§ **PROBLEM STATEMENT**:
From the entries below, copy every line where the string "after" appears.

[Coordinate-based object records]
□ □ □ □

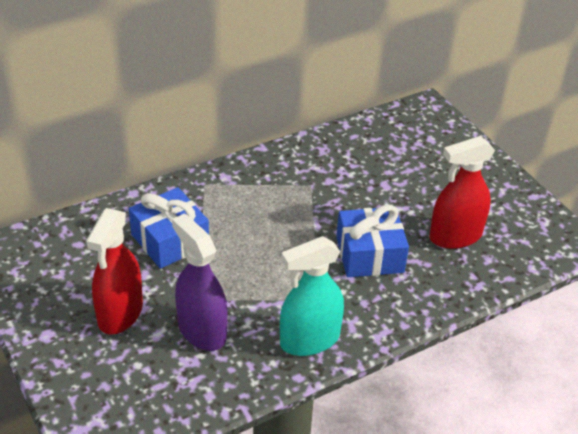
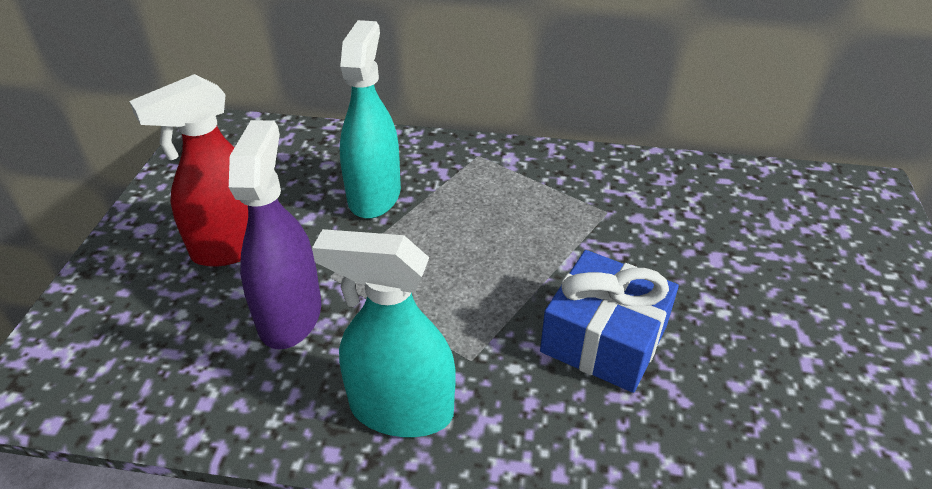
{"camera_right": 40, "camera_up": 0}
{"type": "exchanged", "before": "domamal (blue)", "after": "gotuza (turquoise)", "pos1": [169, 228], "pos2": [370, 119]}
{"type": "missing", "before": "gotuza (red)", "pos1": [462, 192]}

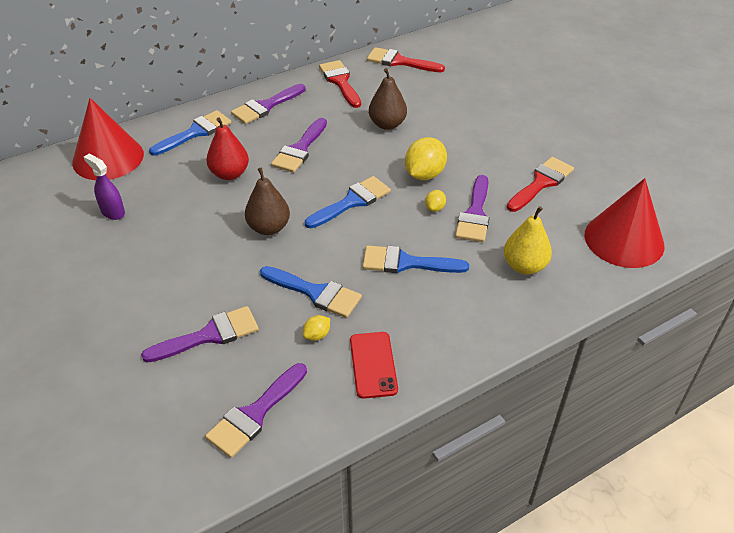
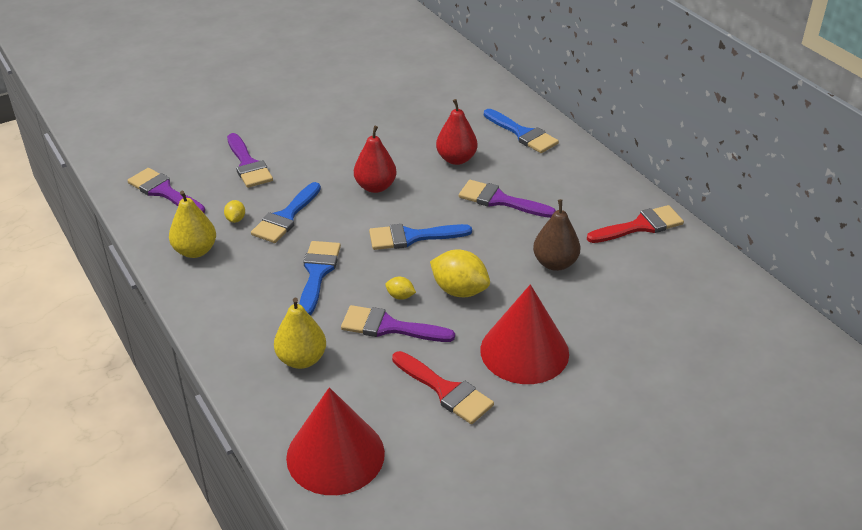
{"camera_right": 90, "camera_up": -5}
{"type": "relocated", "before": "nogefan (red)", "pos1": [108, 139], "pos2": [524, 334]}
{"type": "missing", "before": "gotuza (purple)", "pos1": [104, 187]}
{"type": "missing", "before": "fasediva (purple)", "pos1": [268, 104]}
{"type": "colour", "before": "gidabe (brown)", "after": "gidabe (red)", "pos1": [267, 201], "pos2": [375, 159]}
{"type": "spun", "before": "dubipibel (yellow)", "pos1": [316, 328], "pos2": [234, 211], "turn": 45}
{"type": "spun", "before": "fasediva (blue)", "pos1": [348, 202], "pos2": [420, 237], "turn": 120}
{"type": "exchanged", "before": "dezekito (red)", "after": "gidabe (yellow)", "pos1": [374, 365], "pos2": [192, 224]}
{"type": "missing", "before": "fasediva (red)", "pos1": [406, 59]}

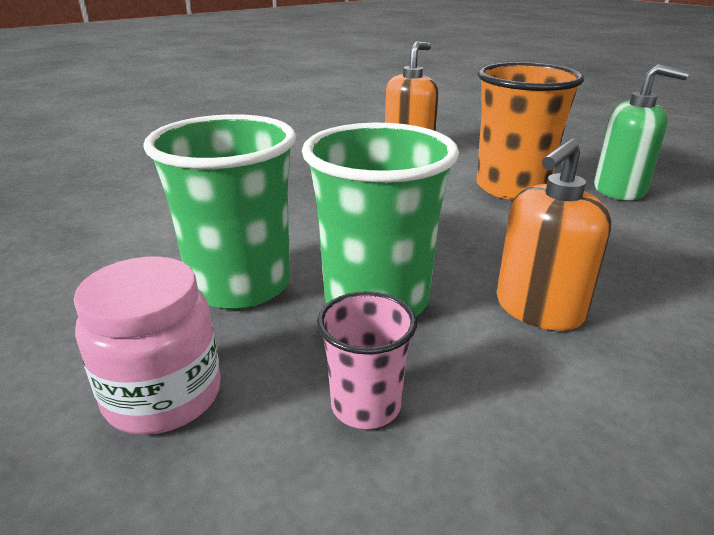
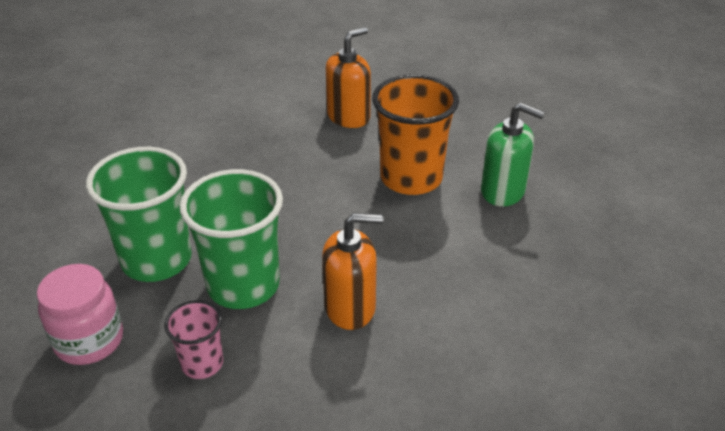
{"camera_right": 10, "camera_up": 10}
{"type": "spun", "before": "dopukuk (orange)", "pos1": [554, 234], "pos2": [352, 271], "turn": -150}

□ □ □ □

§ **TASK ANSWER**:
{"type": "exchanged", "before": "domamal (blue)", "after": "gotuza (turquoise)", "pos1": [169, 228], "pos2": [370, 119]}
{"type": "colour", "before": "gidabe (brown)", "after": "gidabe (red)", "pos1": [267, 201], "pos2": [375, 159]}
{"type": "exchanged", "before": "dezekito (red)", "after": "gidabe (yellow)", "pos1": [374, 365], "pos2": [192, 224]}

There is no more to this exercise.